BRIEF: Look for the word "pink" in the entries and copy every line where it shows up.

··· RECORDS SUPPLIED

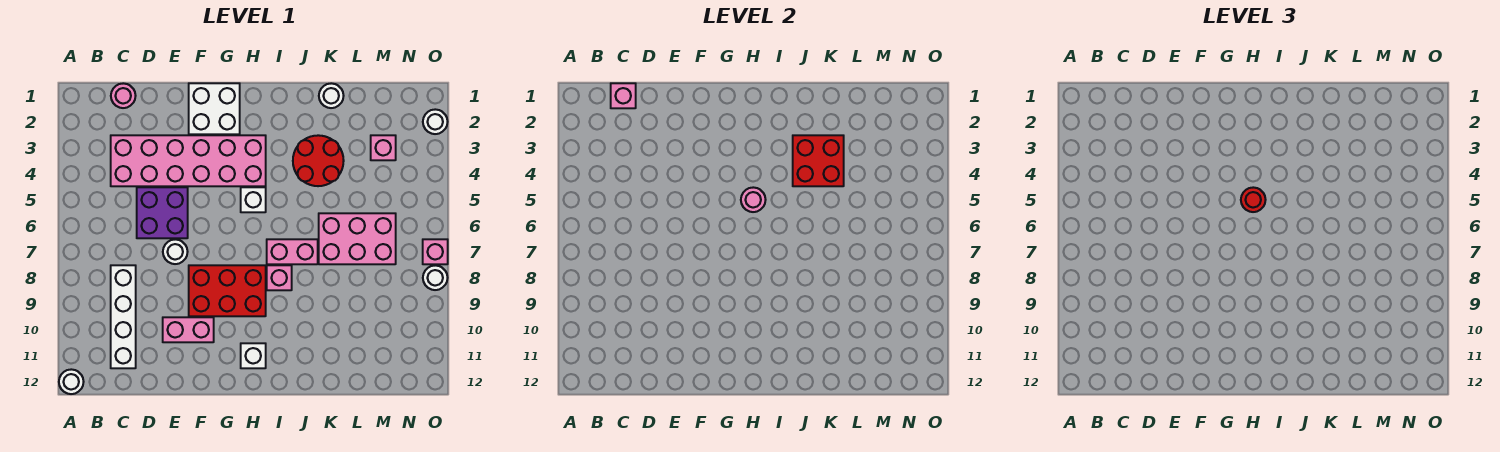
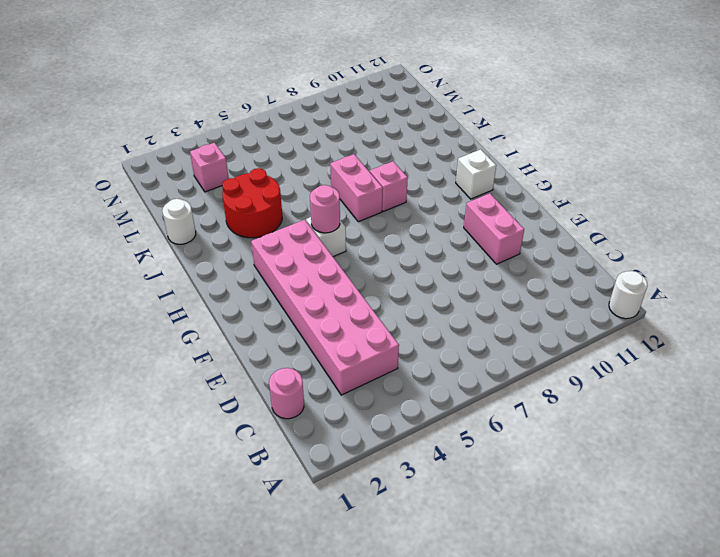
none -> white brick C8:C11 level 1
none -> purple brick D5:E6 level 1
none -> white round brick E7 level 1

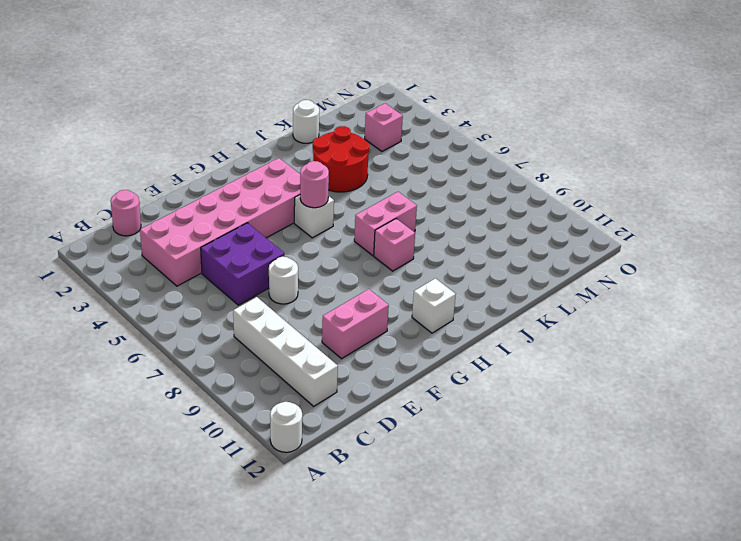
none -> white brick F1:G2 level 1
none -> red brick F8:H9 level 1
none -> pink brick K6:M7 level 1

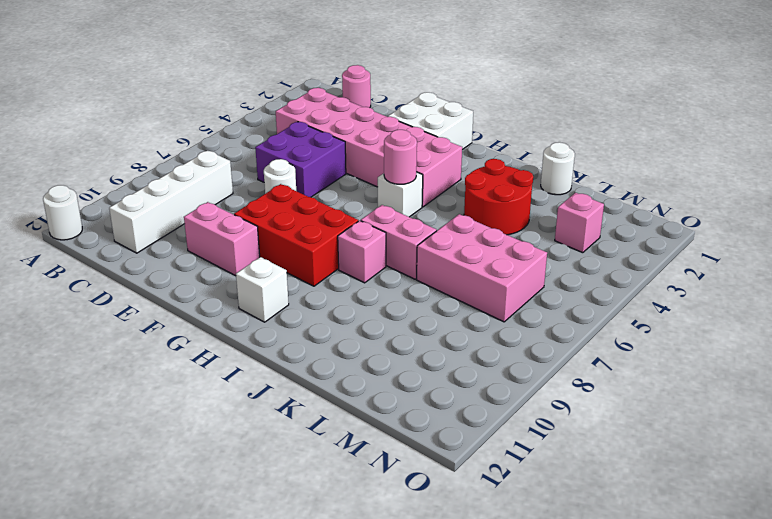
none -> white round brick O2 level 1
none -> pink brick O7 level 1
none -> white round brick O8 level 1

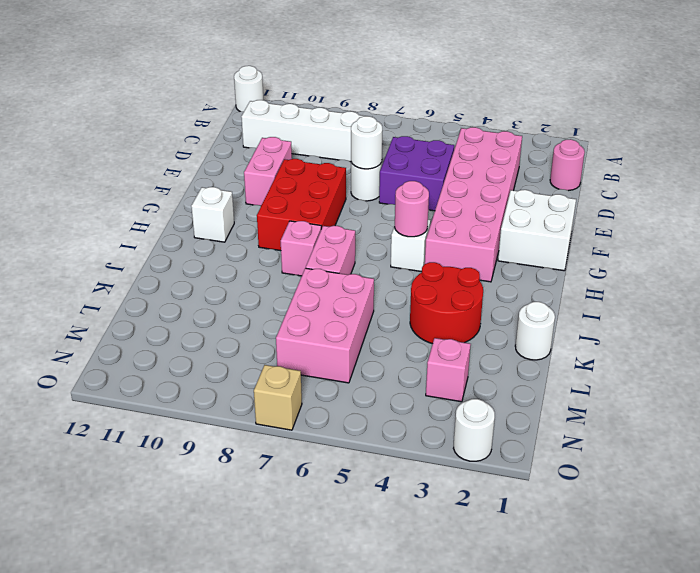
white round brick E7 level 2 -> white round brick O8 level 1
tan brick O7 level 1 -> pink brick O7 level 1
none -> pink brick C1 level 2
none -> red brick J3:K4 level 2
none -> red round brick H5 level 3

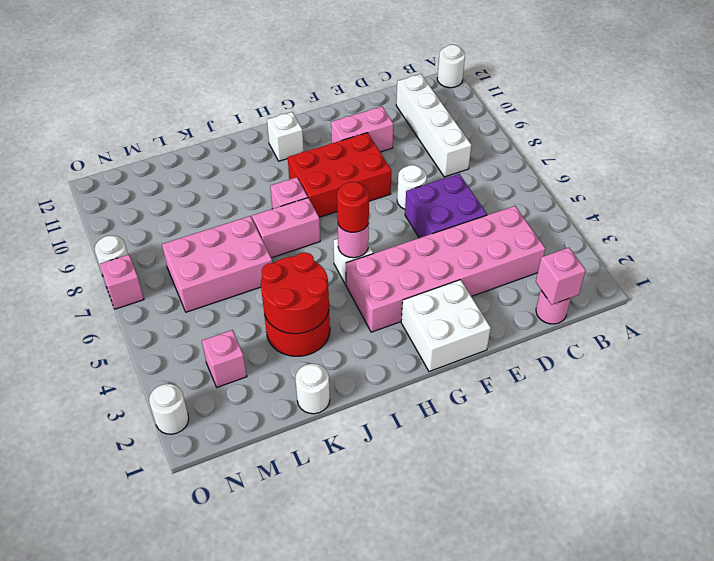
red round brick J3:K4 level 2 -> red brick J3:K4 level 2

······

RESPONSE TO THIS EXERCISE:
none -> pink brick K6:M7 level 1
none -> pink brick O7 level 1
tan brick O7 level 1 -> pink brick O7 level 1
none -> pink brick C1 level 2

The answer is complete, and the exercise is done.